┌──

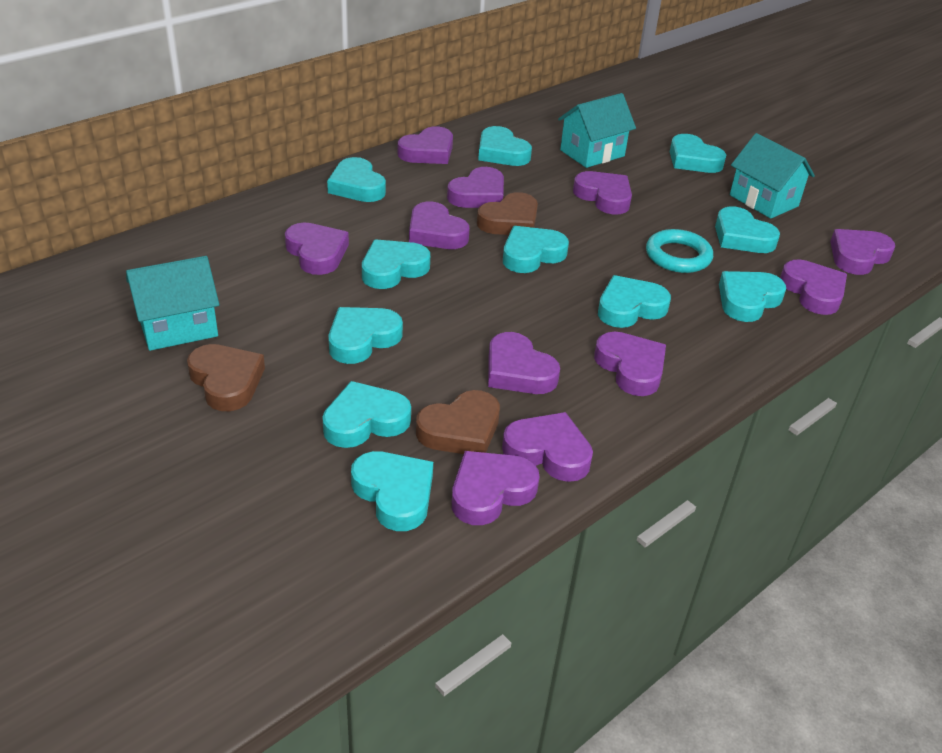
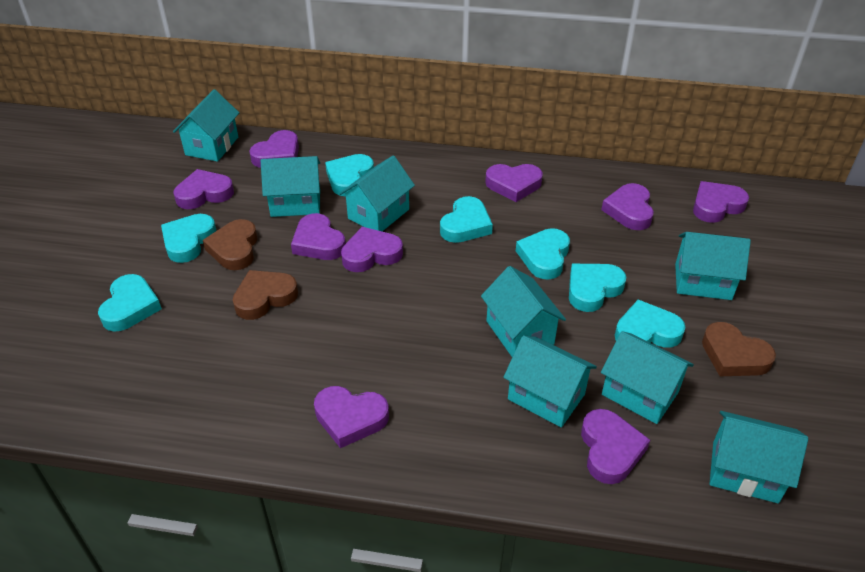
purple heart: 11 -> 9
turquoise heart: 11 -> 7
turquoise house: 3 -> 8
turquoise ring: 1 -> 0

└──

● PROMPT:
Would you print all of the material exactly as written, minus the pictures?

● TASK RESULT:
purple heart: 11 -> 9
turquoise heart: 11 -> 7
turquoise house: 3 -> 8
turquoise ring: 1 -> 0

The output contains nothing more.